(Edit tracking data)
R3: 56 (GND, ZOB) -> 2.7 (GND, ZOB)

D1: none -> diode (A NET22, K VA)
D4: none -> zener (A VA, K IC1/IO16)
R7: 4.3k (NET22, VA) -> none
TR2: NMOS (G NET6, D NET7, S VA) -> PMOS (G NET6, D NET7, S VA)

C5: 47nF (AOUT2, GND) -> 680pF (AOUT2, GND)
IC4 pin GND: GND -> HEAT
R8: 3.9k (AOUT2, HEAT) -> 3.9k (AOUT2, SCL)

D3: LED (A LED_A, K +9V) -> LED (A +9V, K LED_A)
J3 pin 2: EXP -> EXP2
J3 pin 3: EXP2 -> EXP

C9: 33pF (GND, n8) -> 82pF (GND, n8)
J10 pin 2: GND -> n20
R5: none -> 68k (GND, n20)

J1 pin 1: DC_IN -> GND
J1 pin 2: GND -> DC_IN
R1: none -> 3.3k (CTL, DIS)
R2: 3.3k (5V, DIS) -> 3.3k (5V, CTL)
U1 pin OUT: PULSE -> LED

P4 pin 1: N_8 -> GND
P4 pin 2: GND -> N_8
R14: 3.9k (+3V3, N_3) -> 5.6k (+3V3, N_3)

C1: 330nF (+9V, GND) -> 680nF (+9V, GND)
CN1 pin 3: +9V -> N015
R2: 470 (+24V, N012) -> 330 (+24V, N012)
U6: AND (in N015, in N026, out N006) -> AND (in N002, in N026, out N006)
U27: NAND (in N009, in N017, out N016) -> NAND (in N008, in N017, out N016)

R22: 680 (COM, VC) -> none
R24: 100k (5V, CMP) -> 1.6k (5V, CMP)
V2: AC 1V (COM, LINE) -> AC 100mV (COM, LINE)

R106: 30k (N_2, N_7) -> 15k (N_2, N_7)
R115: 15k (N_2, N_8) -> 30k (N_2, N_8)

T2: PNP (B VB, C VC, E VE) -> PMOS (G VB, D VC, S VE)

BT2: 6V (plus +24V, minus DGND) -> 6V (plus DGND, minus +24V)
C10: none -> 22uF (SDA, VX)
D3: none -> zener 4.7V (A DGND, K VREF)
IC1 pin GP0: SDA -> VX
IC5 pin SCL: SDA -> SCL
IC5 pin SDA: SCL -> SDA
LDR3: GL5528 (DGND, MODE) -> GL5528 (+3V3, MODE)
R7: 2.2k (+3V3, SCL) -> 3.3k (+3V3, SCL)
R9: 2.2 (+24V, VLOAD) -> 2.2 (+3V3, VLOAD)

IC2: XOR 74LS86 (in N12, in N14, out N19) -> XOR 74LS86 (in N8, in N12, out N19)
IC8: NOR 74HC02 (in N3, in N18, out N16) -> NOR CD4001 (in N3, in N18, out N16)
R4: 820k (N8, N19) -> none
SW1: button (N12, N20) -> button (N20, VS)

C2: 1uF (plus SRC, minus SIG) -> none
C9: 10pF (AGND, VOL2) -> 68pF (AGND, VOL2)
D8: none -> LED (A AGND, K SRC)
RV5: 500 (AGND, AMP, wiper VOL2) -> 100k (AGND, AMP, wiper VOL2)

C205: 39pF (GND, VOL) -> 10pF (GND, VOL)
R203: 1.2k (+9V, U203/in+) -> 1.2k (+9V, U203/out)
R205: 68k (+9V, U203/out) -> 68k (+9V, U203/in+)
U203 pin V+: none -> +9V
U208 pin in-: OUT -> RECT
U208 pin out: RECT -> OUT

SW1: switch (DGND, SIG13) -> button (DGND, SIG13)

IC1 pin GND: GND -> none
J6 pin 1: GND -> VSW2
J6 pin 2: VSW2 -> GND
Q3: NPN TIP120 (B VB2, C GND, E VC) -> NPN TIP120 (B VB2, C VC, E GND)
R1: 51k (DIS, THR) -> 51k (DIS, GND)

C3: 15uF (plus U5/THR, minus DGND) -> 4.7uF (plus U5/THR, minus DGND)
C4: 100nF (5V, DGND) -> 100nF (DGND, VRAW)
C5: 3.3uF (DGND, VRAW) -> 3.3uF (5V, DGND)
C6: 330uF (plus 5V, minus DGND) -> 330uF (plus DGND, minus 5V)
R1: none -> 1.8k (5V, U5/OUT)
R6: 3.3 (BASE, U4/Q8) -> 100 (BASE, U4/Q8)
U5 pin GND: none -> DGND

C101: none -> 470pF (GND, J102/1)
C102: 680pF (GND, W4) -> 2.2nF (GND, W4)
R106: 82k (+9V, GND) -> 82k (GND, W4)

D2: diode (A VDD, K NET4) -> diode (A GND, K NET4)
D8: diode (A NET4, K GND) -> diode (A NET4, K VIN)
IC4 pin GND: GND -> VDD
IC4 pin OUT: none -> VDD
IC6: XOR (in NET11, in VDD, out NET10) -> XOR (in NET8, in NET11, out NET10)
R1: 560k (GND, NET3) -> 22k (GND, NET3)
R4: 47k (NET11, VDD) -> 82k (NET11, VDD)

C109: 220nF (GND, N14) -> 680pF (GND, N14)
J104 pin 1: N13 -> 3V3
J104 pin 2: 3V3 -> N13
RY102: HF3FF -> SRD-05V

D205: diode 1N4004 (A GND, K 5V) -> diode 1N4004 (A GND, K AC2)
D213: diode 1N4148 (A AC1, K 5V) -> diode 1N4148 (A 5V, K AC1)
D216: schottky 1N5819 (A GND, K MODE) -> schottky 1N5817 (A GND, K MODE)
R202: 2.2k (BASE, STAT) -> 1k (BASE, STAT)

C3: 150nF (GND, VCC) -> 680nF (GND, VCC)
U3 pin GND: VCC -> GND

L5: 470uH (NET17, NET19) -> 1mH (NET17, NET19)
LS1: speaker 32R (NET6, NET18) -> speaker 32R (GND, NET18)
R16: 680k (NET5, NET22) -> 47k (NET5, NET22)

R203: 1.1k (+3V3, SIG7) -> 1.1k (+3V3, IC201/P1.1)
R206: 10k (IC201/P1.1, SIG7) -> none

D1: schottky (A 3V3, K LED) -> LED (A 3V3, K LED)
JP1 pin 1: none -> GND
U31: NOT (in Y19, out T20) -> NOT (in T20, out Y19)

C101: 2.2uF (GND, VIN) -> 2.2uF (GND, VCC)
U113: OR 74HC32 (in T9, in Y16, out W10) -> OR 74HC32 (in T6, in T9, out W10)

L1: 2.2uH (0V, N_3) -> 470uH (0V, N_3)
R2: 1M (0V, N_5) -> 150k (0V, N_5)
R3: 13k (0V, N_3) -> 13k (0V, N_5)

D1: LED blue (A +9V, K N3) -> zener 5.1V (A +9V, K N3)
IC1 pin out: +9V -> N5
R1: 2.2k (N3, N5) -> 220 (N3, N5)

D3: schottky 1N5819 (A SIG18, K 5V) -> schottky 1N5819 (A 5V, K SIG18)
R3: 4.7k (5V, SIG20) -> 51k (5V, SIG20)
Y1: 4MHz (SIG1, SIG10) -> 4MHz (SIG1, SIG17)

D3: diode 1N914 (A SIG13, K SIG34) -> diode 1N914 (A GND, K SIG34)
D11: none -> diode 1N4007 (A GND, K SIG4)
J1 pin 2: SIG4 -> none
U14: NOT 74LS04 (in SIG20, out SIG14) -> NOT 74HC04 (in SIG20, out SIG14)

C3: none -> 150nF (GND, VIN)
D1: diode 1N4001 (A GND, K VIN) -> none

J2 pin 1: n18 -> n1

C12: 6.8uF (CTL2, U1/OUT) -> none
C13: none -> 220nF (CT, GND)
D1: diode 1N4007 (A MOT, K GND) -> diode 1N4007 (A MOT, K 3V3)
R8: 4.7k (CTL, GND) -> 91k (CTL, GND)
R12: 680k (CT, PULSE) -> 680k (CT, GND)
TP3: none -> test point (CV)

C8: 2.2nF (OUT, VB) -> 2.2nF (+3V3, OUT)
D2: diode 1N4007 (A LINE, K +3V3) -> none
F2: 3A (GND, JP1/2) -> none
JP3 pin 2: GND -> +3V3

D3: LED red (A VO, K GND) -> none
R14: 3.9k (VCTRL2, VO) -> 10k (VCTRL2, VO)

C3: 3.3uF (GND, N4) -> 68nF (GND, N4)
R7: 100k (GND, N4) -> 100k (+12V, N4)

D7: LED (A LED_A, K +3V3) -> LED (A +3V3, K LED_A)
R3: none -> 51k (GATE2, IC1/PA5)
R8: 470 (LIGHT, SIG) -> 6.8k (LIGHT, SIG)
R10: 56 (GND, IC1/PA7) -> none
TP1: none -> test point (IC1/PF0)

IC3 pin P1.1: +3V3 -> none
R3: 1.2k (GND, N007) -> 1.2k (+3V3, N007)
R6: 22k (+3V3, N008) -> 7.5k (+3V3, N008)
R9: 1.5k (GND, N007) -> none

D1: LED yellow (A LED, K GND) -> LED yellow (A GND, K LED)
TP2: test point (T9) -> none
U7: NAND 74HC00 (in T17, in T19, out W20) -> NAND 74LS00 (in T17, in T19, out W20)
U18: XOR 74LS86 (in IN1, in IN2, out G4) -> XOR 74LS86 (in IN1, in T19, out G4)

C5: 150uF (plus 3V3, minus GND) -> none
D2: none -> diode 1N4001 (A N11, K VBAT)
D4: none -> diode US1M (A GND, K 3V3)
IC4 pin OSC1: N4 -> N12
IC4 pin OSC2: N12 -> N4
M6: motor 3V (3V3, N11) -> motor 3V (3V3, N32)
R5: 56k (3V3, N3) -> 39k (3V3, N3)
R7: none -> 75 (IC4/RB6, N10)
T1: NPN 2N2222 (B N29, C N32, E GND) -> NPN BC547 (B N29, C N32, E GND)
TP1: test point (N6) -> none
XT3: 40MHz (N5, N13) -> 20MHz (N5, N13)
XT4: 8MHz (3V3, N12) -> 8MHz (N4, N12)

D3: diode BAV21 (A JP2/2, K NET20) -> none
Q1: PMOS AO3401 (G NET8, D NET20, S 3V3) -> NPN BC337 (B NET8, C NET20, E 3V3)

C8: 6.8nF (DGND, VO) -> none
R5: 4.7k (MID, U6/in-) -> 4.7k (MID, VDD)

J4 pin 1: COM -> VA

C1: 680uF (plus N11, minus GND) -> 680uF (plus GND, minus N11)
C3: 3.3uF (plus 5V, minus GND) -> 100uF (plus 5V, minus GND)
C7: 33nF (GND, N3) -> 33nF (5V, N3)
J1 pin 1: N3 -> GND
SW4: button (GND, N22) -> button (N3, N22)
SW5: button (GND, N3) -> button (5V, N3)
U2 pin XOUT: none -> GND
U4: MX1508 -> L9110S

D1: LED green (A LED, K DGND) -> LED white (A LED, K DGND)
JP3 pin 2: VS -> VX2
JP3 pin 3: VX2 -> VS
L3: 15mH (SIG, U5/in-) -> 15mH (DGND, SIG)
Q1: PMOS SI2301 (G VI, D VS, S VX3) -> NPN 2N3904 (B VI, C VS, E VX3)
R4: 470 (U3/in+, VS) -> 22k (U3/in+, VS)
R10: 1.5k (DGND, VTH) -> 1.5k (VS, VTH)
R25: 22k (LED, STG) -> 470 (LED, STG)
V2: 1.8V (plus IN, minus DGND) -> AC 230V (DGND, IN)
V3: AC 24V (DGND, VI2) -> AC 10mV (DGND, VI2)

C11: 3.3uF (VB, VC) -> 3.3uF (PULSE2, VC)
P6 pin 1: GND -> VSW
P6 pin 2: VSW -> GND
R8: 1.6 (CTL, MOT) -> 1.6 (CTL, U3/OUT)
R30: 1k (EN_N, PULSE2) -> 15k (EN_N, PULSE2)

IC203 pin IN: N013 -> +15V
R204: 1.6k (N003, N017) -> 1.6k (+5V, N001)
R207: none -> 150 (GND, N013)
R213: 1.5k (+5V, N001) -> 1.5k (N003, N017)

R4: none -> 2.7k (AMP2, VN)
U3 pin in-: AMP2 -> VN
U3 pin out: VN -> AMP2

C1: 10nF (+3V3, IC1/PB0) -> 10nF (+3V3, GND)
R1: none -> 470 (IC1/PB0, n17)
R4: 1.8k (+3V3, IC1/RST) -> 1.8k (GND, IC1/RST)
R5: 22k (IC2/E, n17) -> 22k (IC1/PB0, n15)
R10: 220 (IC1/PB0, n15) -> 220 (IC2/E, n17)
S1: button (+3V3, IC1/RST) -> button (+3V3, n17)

■ What you will do ■
Send back the lines of the records word for word, from the very first through the line containing "R22: 680 (COM, VC) -> none".

■ Response ■
R3: 56 (GND, ZOB) -> 2.7 (GND, ZOB)

D1: none -> diode (A NET22, K VA)
D4: none -> zener (A VA, K IC1/IO16)
R7: 4.3k (NET22, VA) -> none
TR2: NMOS (G NET6, D NET7, S VA) -> PMOS (G NET6, D NET7, S VA)

C5: 47nF (AOUT2, GND) -> 680pF (AOUT2, GND)
IC4 pin GND: GND -> HEAT
R8: 3.9k (AOUT2, HEAT) -> 3.9k (AOUT2, SCL)

D3: LED (A LED_A, K +9V) -> LED (A +9V, K LED_A)
J3 pin 2: EXP -> EXP2
J3 pin 3: EXP2 -> EXP

C9: 33pF (GND, n8) -> 82pF (GND, n8)
J10 pin 2: GND -> n20
R5: none -> 68k (GND, n20)

J1 pin 1: DC_IN -> GND
J1 pin 2: GND -> DC_IN
R1: none -> 3.3k (CTL, DIS)
R2: 3.3k (5V, DIS) -> 3.3k (5V, CTL)
U1 pin OUT: PULSE -> LED

P4 pin 1: N_8 -> GND
P4 pin 2: GND -> N_8
R14: 3.9k (+3V3, N_3) -> 5.6k (+3V3, N_3)

C1: 330nF (+9V, GND) -> 680nF (+9V, GND)
CN1 pin 3: +9V -> N015
R2: 470 (+24V, N012) -> 330 (+24V, N012)
U6: AND (in N015, in N026, out N006) -> AND (in N002, in N026, out N006)
U27: NAND (in N009, in N017, out N016) -> NAND (in N008, in N017, out N016)

R22: 680 (COM, VC) -> none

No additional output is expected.